• Description of the task: Retype every entry below without pictures.
[The records]
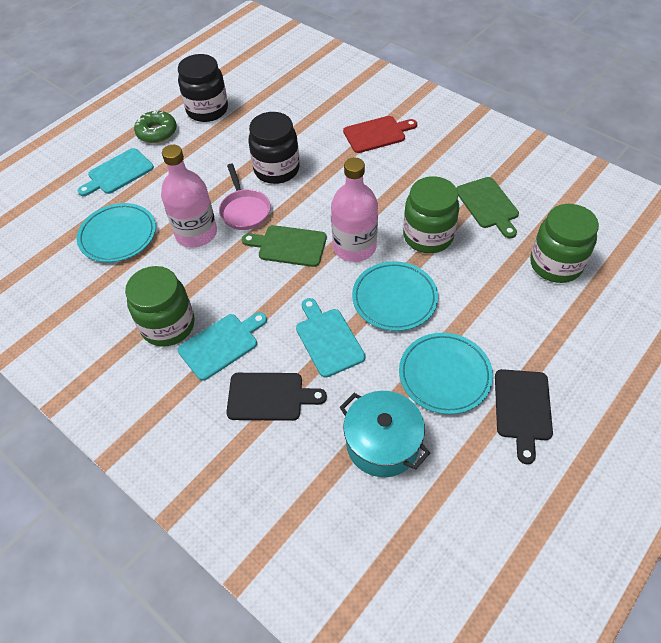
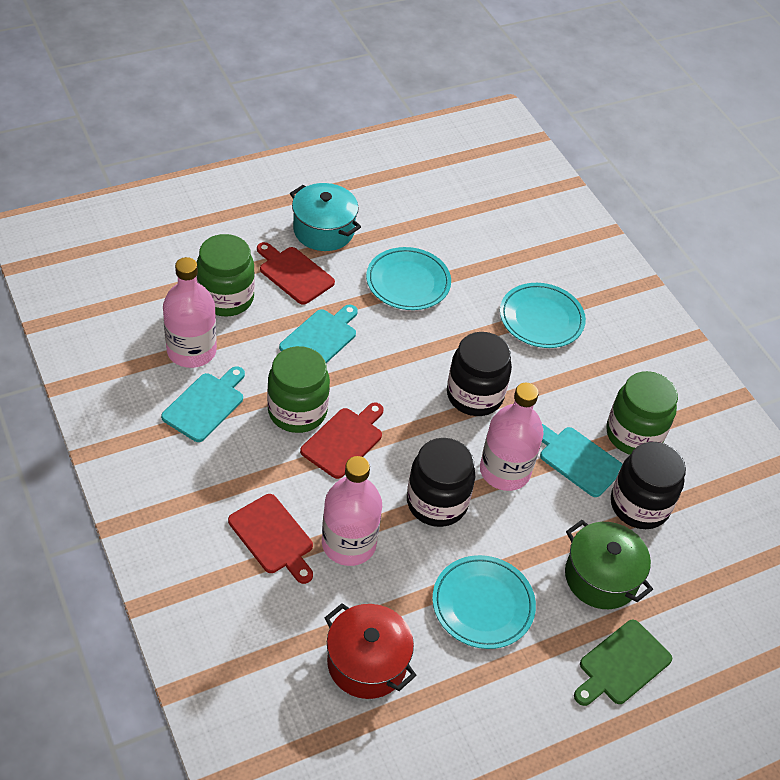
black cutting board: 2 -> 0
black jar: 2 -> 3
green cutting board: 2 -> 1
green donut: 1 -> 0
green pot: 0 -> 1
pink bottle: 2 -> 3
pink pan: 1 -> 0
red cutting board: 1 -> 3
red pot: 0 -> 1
[/The records]
• Exercise output:
black cutting board: 2 -> 0
black jar: 2 -> 3
green cutting board: 2 -> 1
green donut: 1 -> 0
green pot: 0 -> 1
pink bottle: 2 -> 3
pink pan: 1 -> 0
red cutting board: 1 -> 3
red pot: 0 -> 1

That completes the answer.